## EXERCISE GOAL
Which of the lines below include the word "down"? Pull each one out.

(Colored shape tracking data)
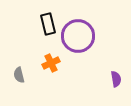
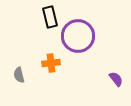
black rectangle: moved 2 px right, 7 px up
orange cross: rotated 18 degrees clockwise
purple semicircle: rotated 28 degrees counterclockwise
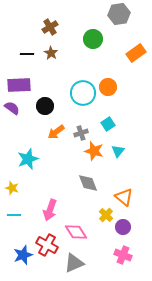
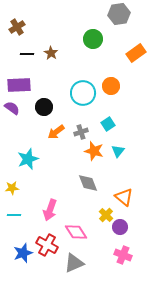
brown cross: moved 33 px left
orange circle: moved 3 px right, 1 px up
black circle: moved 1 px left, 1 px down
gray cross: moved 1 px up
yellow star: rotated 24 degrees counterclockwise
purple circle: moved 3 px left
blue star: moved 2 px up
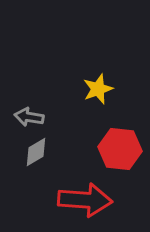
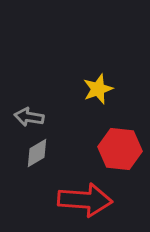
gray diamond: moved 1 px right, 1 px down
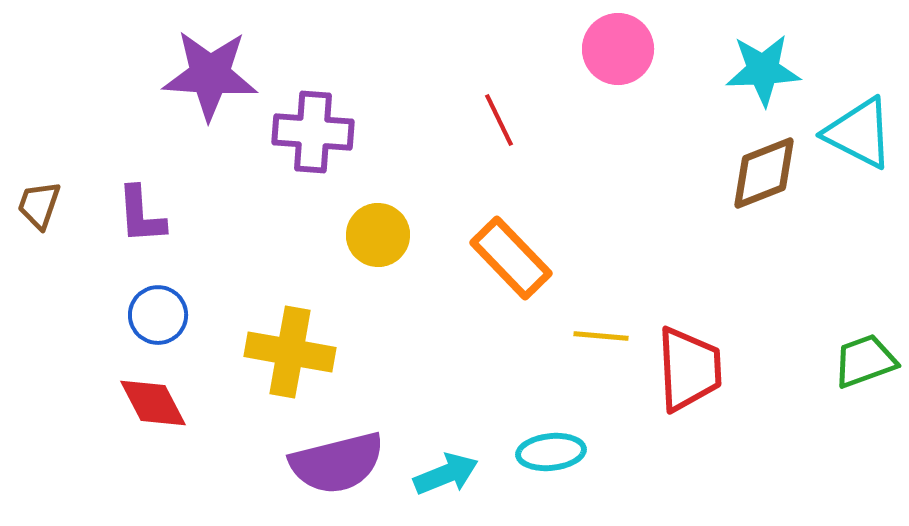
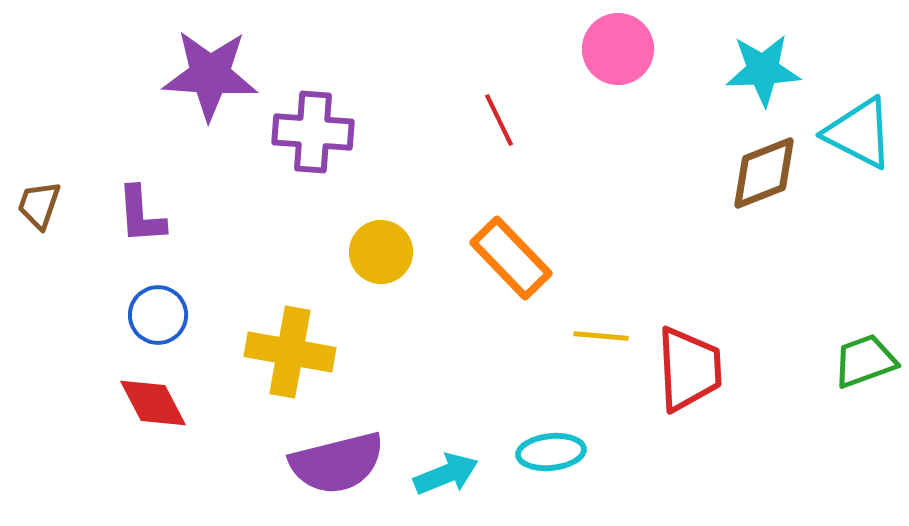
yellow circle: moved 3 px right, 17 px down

## ANSWER TO THIS PROBLEM
black circle: moved 1 px left, 1 px down
gray diamond: moved 1 px right, 1 px down
yellow circle: moved 3 px right, 17 px down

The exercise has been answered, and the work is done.